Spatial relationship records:
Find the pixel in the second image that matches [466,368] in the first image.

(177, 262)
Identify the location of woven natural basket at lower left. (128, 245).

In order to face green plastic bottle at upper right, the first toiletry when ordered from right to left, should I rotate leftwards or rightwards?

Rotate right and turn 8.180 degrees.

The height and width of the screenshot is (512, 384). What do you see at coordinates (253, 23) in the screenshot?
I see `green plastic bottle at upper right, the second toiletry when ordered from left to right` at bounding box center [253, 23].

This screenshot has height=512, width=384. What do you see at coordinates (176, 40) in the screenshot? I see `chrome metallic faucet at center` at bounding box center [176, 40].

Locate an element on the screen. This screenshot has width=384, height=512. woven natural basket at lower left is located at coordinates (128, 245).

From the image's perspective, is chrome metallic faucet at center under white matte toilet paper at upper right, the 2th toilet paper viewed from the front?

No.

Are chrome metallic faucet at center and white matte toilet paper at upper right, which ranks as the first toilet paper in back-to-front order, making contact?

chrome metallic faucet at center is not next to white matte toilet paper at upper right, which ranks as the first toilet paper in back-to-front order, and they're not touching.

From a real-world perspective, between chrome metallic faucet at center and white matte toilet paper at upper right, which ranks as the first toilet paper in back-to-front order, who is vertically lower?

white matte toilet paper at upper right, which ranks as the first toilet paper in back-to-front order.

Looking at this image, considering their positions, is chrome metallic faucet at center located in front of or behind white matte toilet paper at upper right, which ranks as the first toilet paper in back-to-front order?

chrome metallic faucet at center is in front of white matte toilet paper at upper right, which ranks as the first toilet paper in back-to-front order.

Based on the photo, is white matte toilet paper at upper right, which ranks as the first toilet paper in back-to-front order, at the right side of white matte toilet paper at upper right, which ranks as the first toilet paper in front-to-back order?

## Exercise description
Gather every line of the records that contains the word "bounding" and list them in order.

## Exercise result
I see `green plastic bottle at upper right, the second toiletry when ordered from left to right` at bounding box center [253, 23].
This screenshot has height=512, width=384. What do you see at coordinates (176, 40) in the screenshot? I see `chrome metallic faucet at center` at bounding box center [176, 40].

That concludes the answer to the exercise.